• **RECORDS FOR THIS EXERCISE**

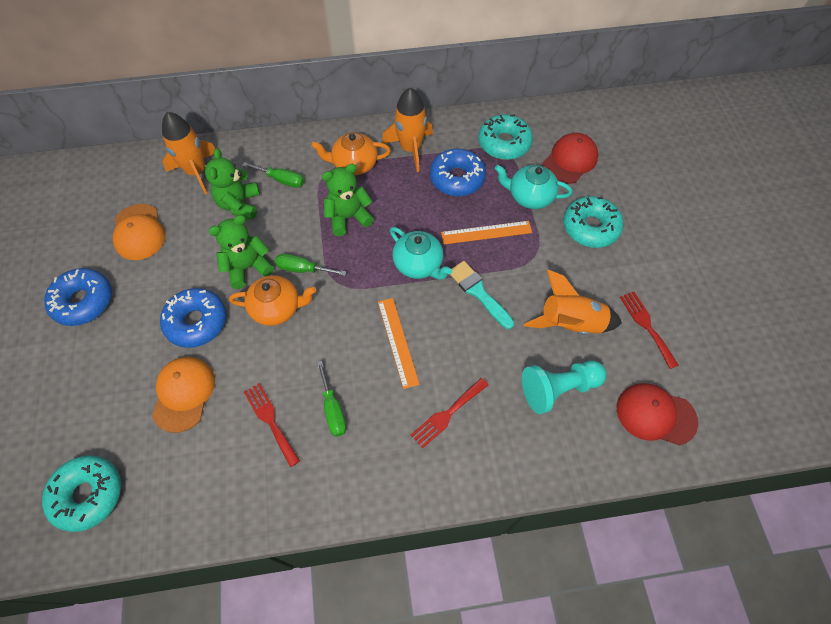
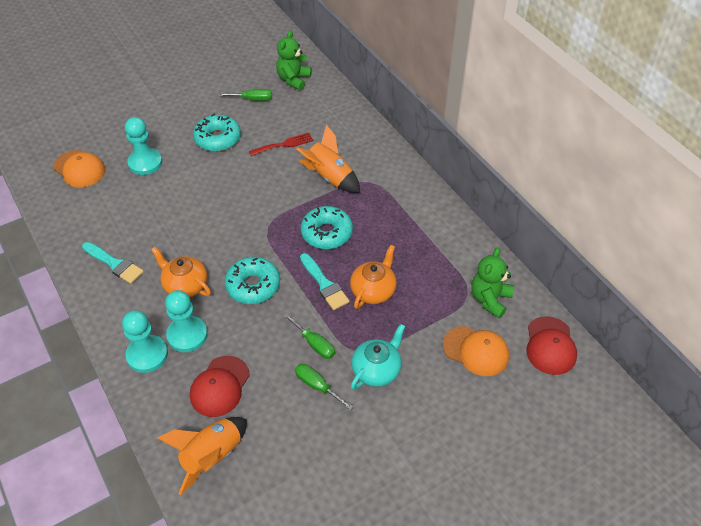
blue donut: 3 -> 0
green teddy bear: 3 -> 2
orange rocket: 3 -> 2
orange ruler: 2 -> 0
red fork: 3 -> 1
turquoise brush: 1 -> 2
turquoise pawn: 1 -> 3
turquoise teapot: 2 -> 1

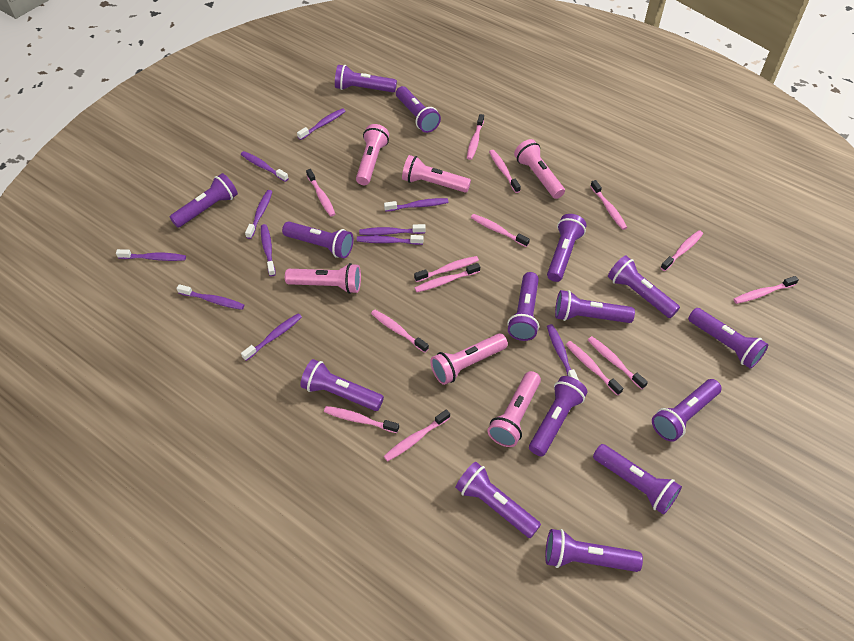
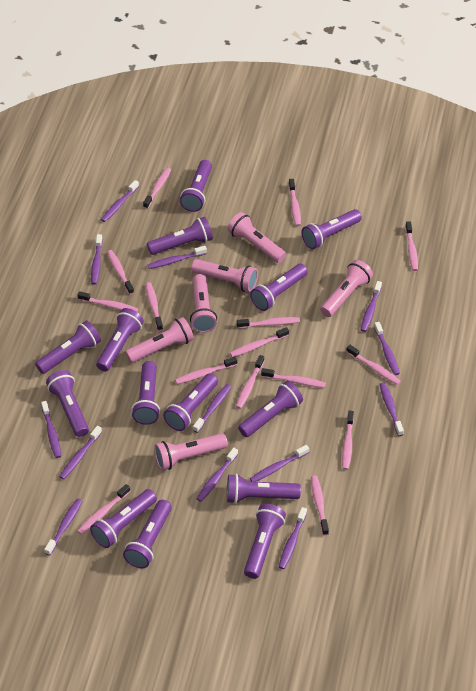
pink toothbrush: 14 -> 15
purple flashlight: 15 -> 14
purple toothbrush: 11 -> 13

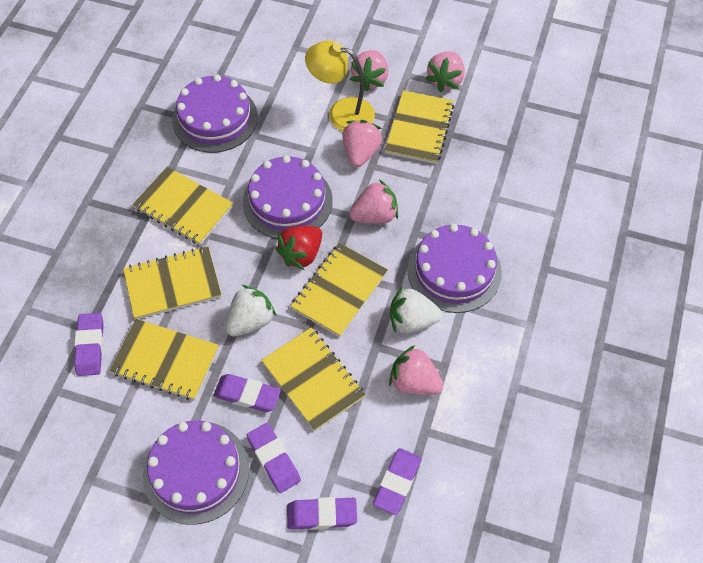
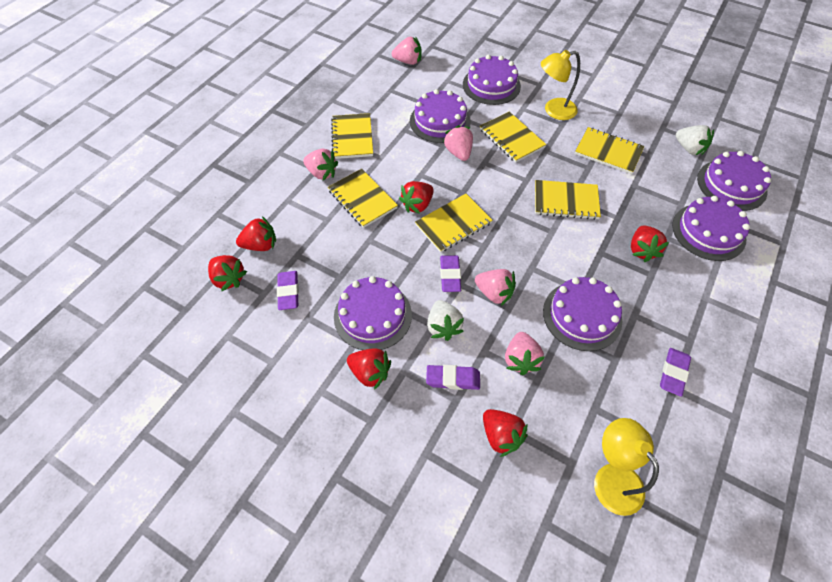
purple cake: 4 -> 6
purple eraser: 5 -> 4
red strawberry: 1 -> 6
yellow lamp: 1 -> 2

• **EXERCISE BRIEF**
Quote the material exactly. Pictures stay out.

• **EXPECTED ANSWER**
blue donut: 3 -> 0
green teddy bear: 3 -> 2
orange rocket: 3 -> 2
orange ruler: 2 -> 0
red fork: 3 -> 1
turquoise brush: 1 -> 2
turquoise pawn: 1 -> 3
turquoise teapot: 2 -> 1

pink toothbrush: 14 -> 15
purple flashlight: 15 -> 14
purple toothbrush: 11 -> 13

purple cake: 4 -> 6
purple eraser: 5 -> 4
red strawberry: 1 -> 6
yellow lamp: 1 -> 2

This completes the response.